REQUIRED ACTION: Please repeat exactly, and only, the lines from the one containing "none -> lime 1x1 brick [599,358,732,519]" through the end of the records below, with no pictures.

Stored dataset items:
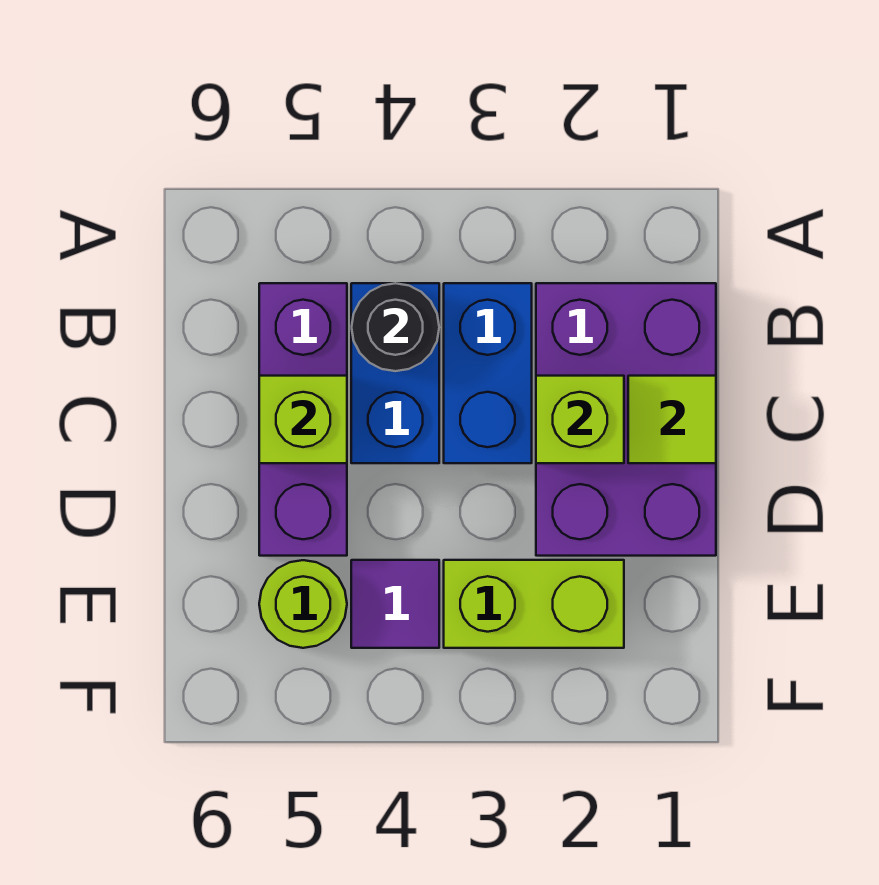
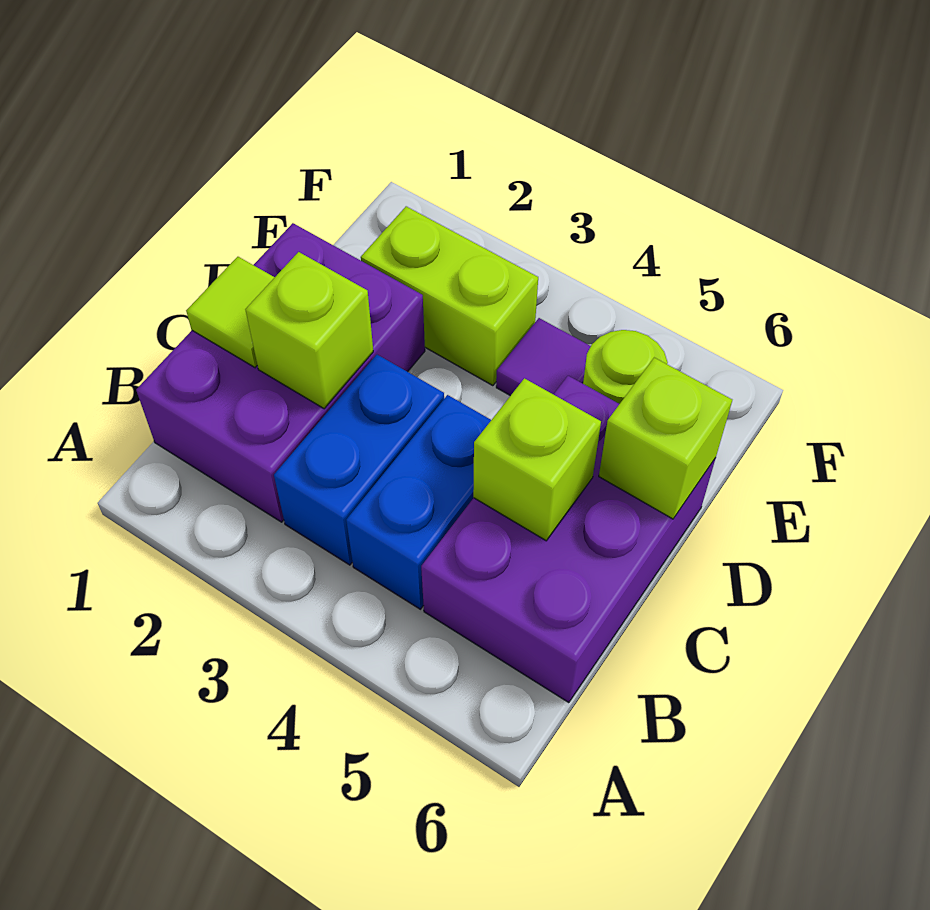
black 1x1 round brick [352,283,439,371] -> none
purple 1x3 brick [259,283,347,556] -> purple 2x3 brick [421,376,716,703]
none -> lime 1x1 brick [599,358,732,519]

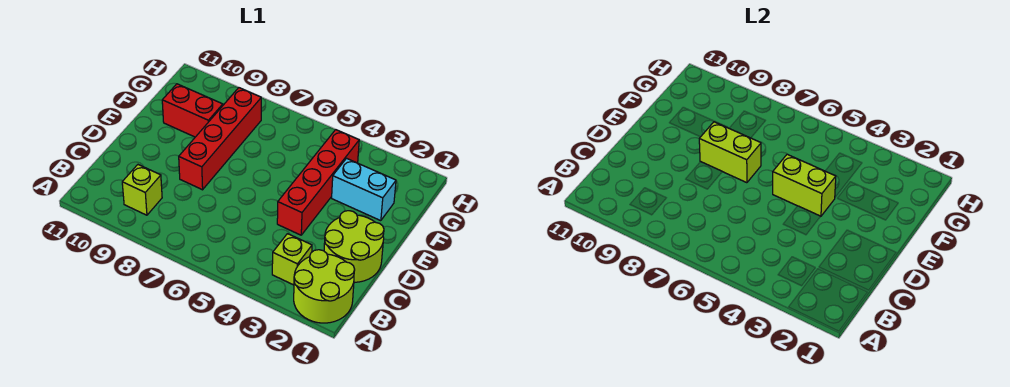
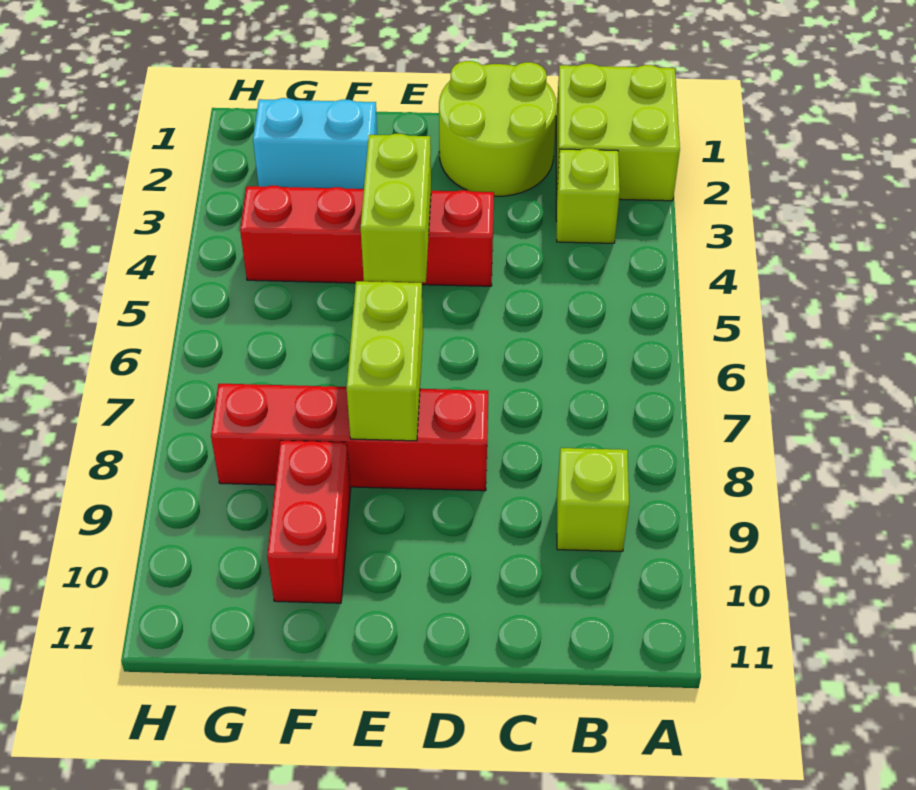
lime 2x2 round brick [294,250,355,323] -> lime 2x2 brick [556,64,680,201]
cyan 1x2 brick [332,158,396,221] -> cyan 1x2 brick turned to [253,98,377,189]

RESULT OF THE EXERCISE:
none -> lime 1x1 brick [599,358,732,519]

lime 2x2 round brick [294,250,355,323] -> lime 2x2 brick [556,64,680,201]
cyan 1x2 brick [332,158,396,221] -> cyan 1x2 brick turned to [253,98,377,189]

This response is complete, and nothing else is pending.